(Listed records):
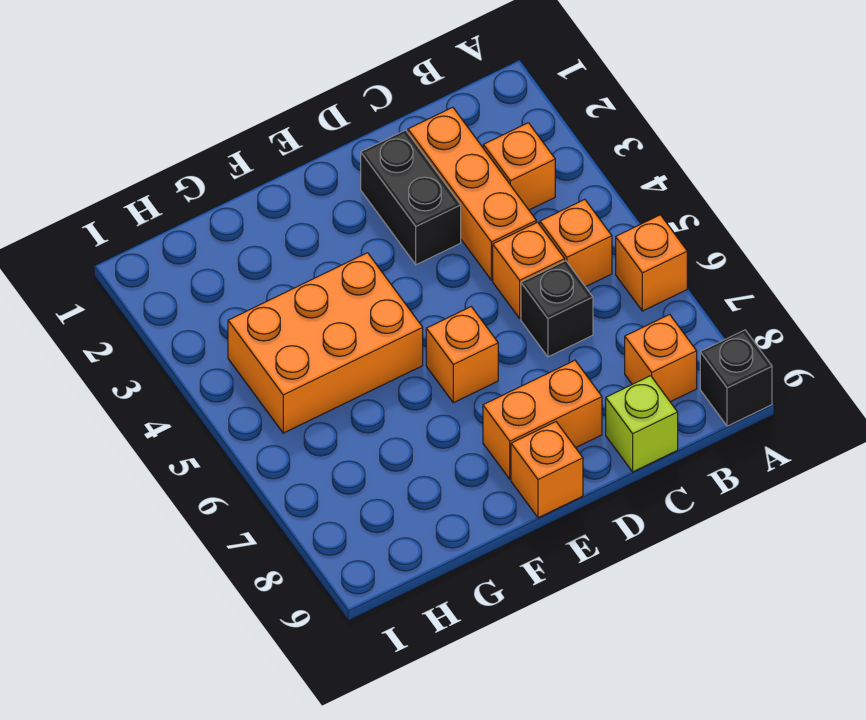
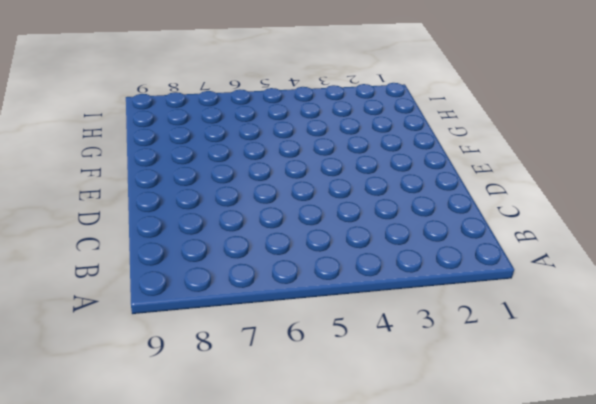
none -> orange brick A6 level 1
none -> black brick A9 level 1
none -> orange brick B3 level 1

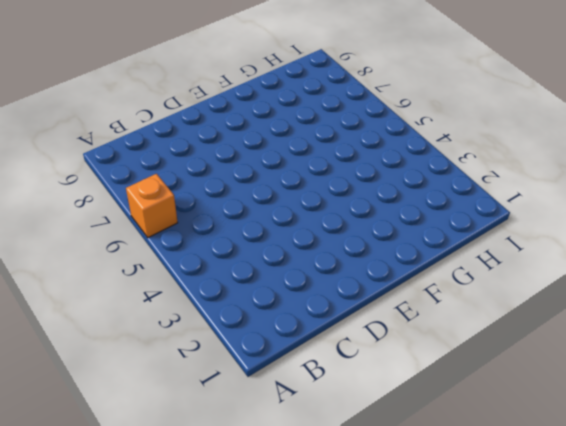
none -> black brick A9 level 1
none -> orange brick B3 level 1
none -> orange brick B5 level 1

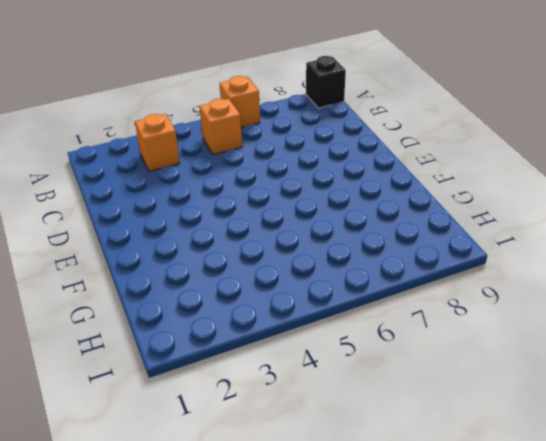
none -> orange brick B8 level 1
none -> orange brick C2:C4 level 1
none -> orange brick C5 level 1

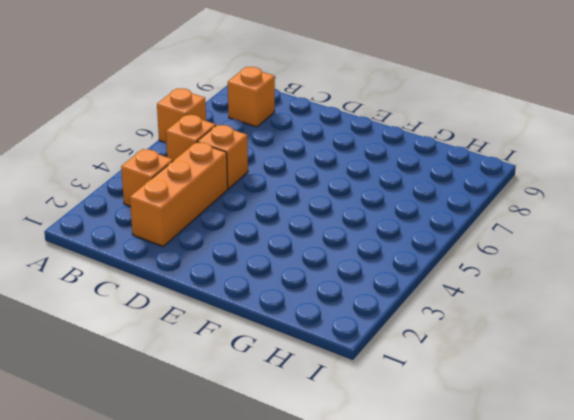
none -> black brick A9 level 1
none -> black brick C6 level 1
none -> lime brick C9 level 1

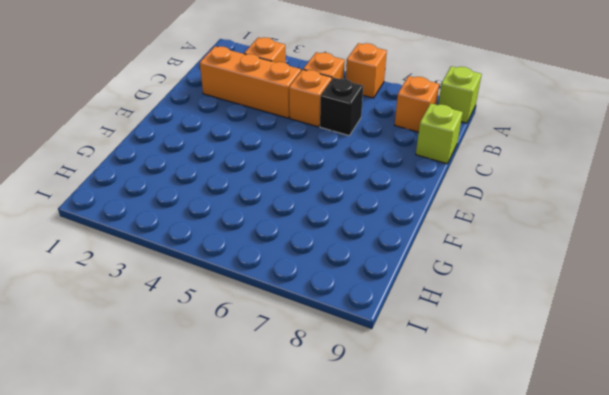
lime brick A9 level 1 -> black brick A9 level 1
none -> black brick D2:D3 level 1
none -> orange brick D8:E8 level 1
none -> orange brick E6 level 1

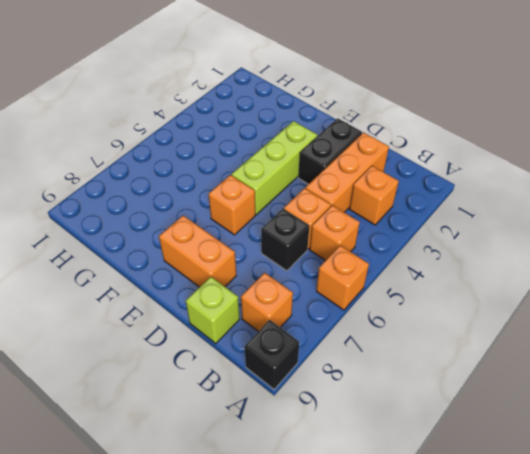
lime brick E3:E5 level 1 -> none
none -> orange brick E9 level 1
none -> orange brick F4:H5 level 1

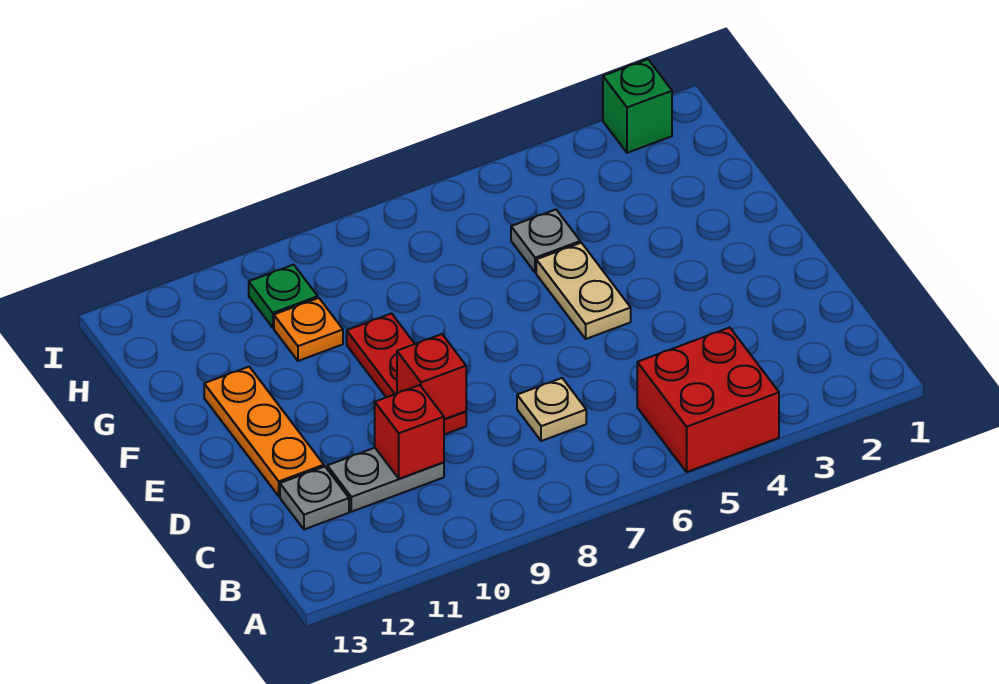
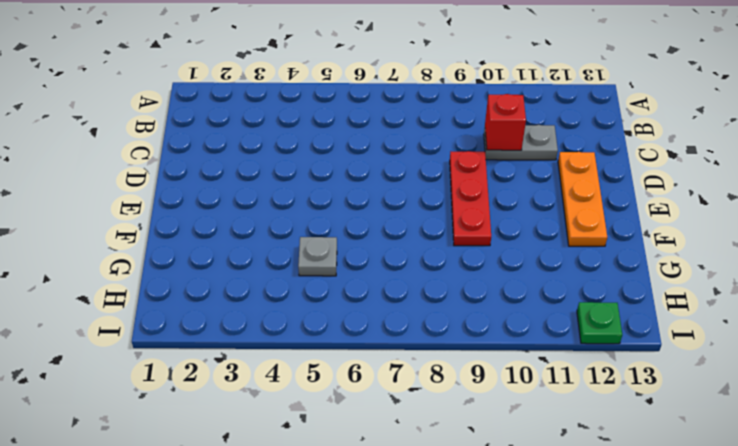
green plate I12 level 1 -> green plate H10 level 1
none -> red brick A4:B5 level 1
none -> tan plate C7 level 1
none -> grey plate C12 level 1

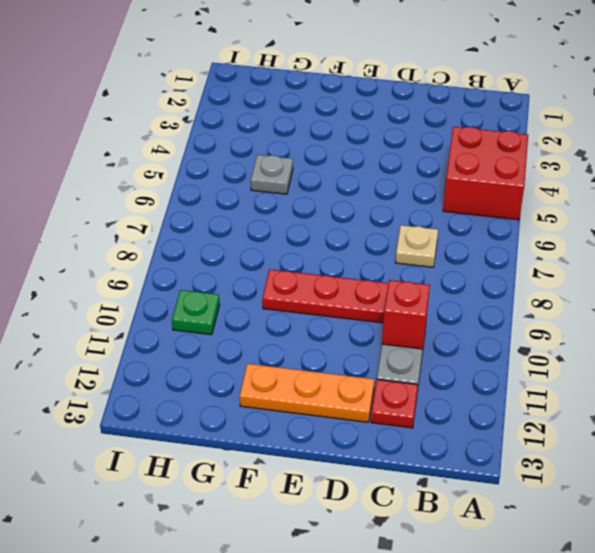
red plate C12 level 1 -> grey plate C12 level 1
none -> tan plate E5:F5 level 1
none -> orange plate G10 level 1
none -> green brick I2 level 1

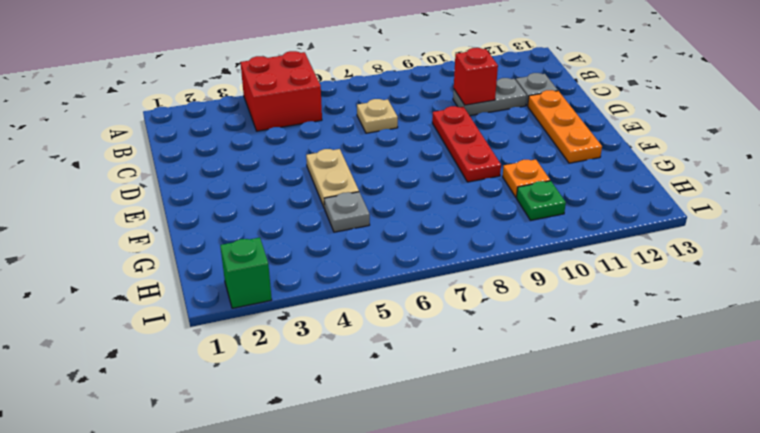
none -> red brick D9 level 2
==
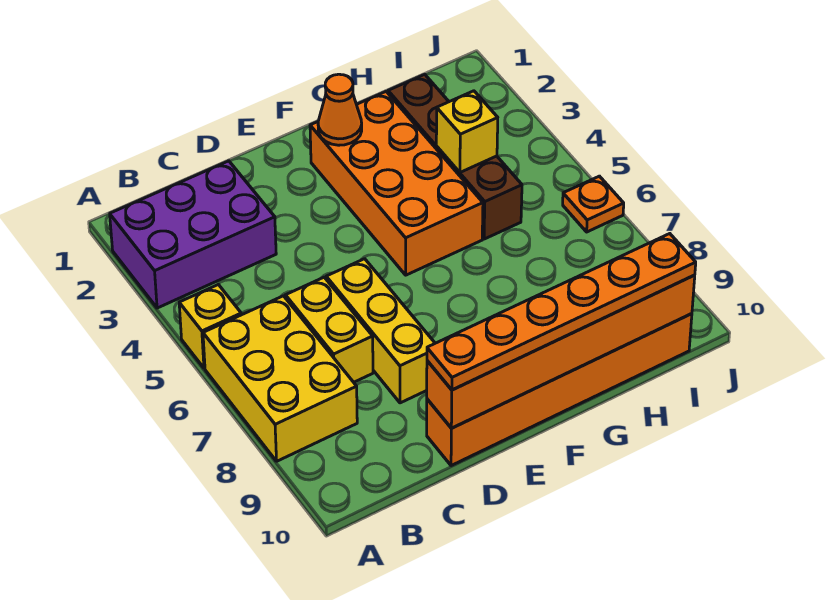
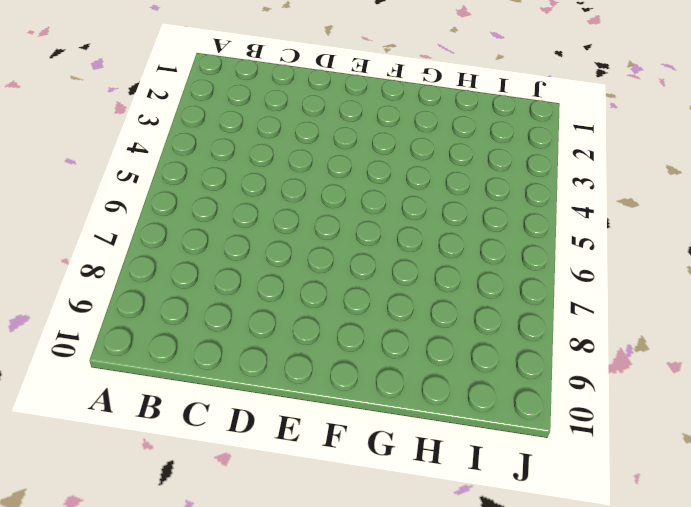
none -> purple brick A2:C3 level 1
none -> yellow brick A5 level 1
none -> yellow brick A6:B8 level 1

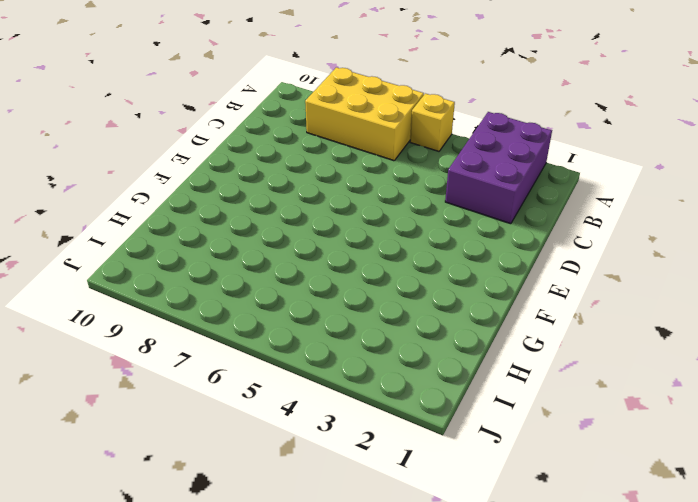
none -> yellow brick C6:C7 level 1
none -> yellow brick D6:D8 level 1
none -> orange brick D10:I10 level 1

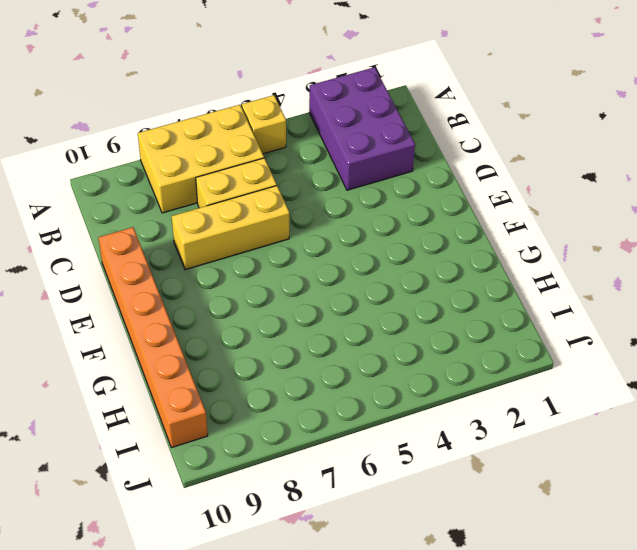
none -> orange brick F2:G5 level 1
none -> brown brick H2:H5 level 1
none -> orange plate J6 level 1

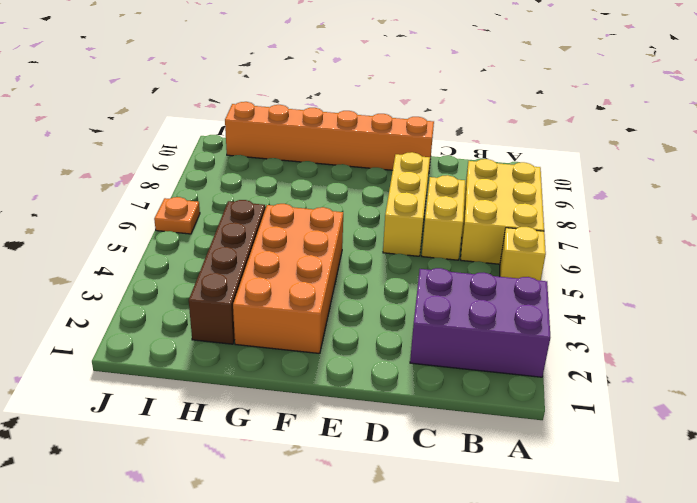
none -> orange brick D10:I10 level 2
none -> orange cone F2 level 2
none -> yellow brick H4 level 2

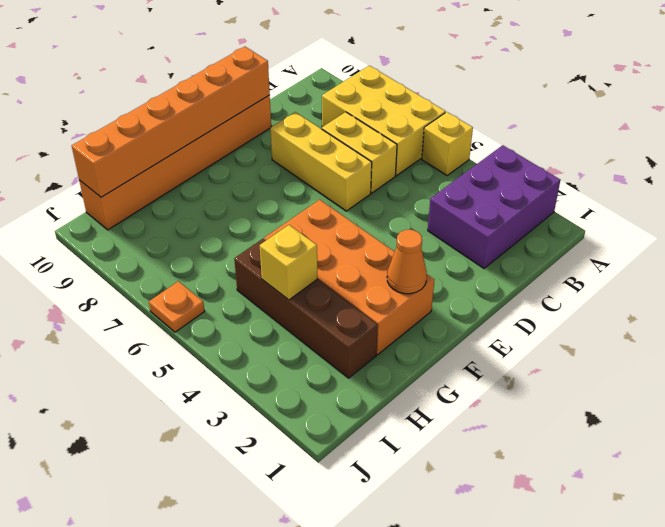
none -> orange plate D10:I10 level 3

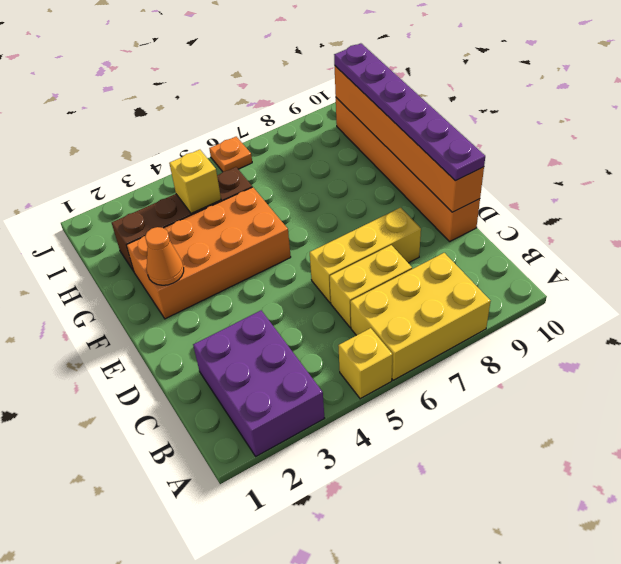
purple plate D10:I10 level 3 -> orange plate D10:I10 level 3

(Task goal): Within the listing above, print exactly the stretch beginning at the line that contains "none -> yellow brick A5 level 1" and finishing at the line that contains "none -> yellow brick H4 level 2", ends kept, pictures left out, and nothing more.

(Written solution):
none -> yellow brick A5 level 1
none -> yellow brick A6:B8 level 1

none -> yellow brick C6:C7 level 1
none -> yellow brick D6:D8 level 1
none -> orange brick D10:I10 level 1

none -> orange brick F2:G5 level 1
none -> brown brick H2:H5 level 1
none -> orange plate J6 level 1

none -> orange brick D10:I10 level 2
none -> orange cone F2 level 2
none -> yellow brick H4 level 2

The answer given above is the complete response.